Data items:
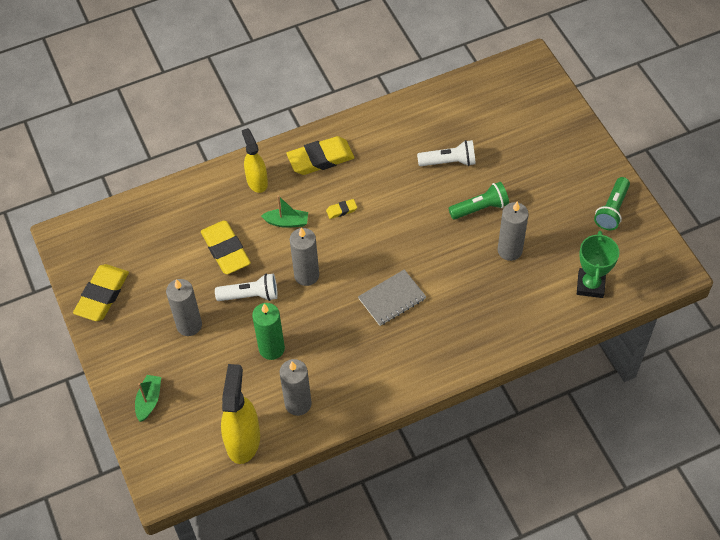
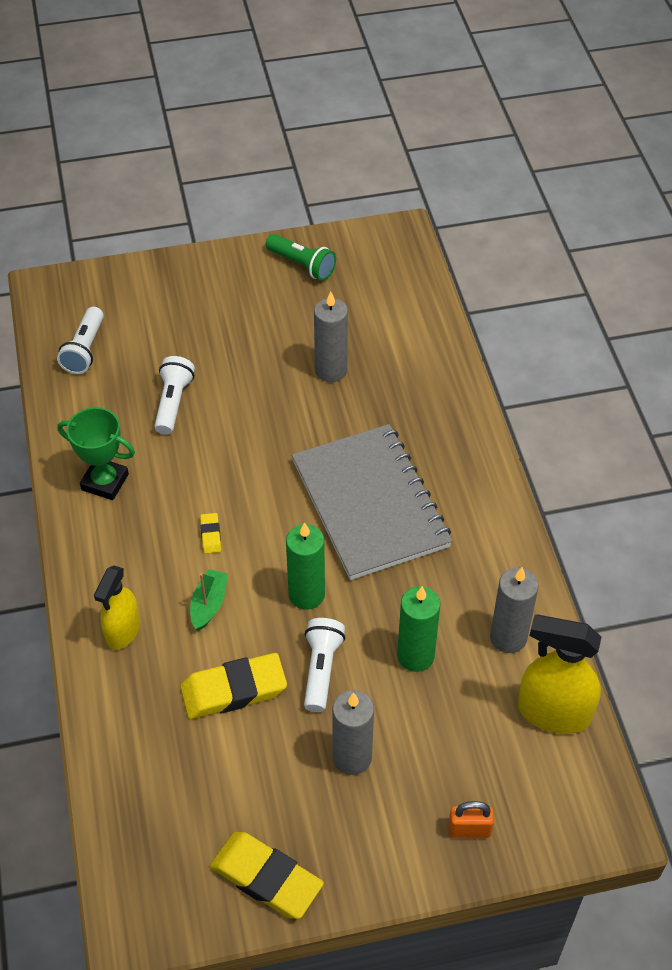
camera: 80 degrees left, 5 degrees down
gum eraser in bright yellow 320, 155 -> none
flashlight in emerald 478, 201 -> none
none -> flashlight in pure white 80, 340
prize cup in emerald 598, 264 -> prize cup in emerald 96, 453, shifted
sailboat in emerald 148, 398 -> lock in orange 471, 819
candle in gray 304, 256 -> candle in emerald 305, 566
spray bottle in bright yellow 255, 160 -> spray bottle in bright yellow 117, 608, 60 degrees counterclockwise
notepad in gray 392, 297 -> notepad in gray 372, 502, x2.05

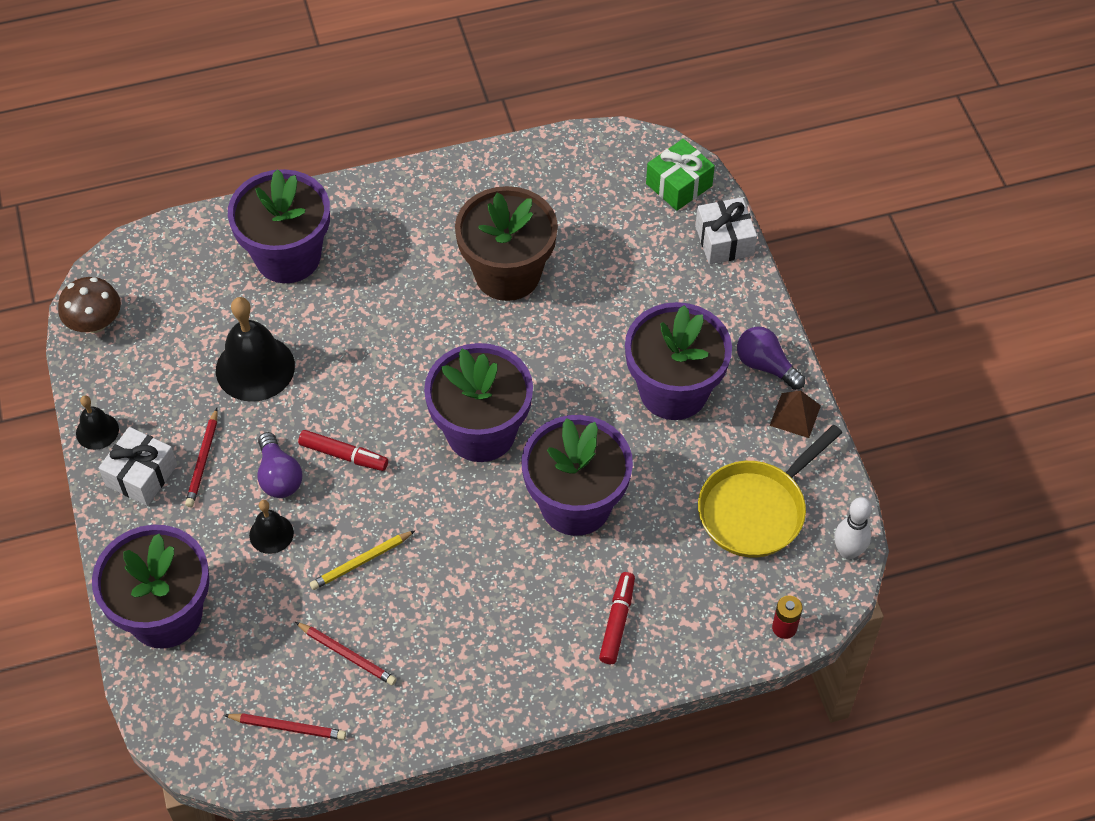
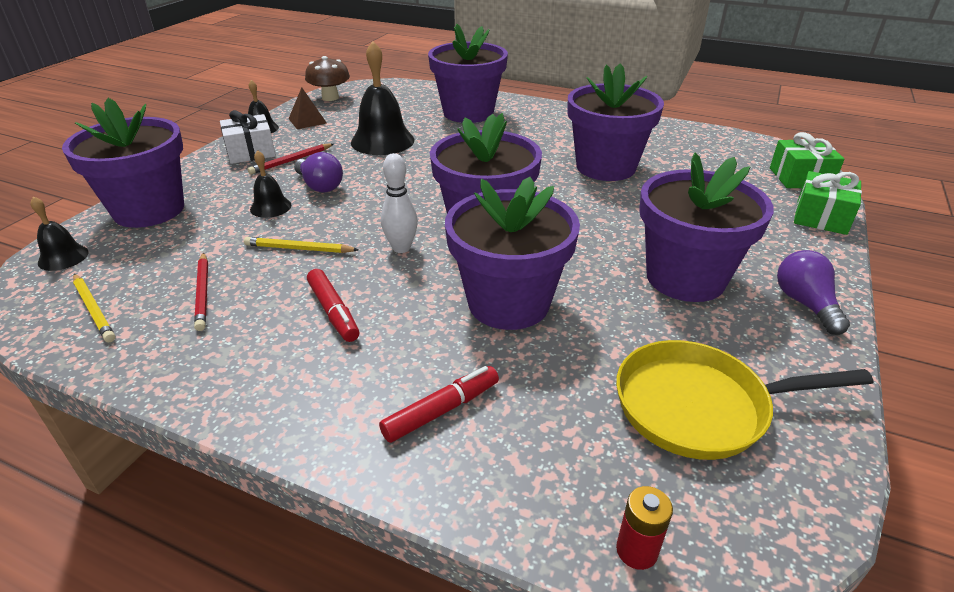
camera: 40 degrees right, 20 degrees down
none -> bell in jet-black 59, 233
marker pen in scarlet 343, 450 -> marker pen in scarlet 333, 305, shifted
solid pyramid in russet 795, 414 -> solid pyramid in russet 308, 108, shifted
bowling pin in pure white 853, 528 -> bowling pin in pure white 399, 203, shifted
wooden pencil in scarlet 285, 726 -> wooden pencil in bright yellow 94, 308
flower pot in russet 506, 243 -> flower pot in violet 616, 122
wrapped gift in pure white 726, 231 -> wrapped gift in emerald 828, 203
lightbulb in violet 280, 465 -> lightbulb in violet 318, 172, 60 degrees counterclockwise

**Brief:** Could you restate word for word the lines above, from the one that contains "sailboat in emerald" through the one that contains "spray bottle in bright yellow 255, 160", and no others?

**Output:**
sailboat in emerald 148, 398 -> lock in orange 471, 819
candle in gray 304, 256 -> candle in emerald 305, 566
spray bottle in bright yellow 255, 160 -> spray bottle in bright yellow 117, 608, 60 degrees counterclockwise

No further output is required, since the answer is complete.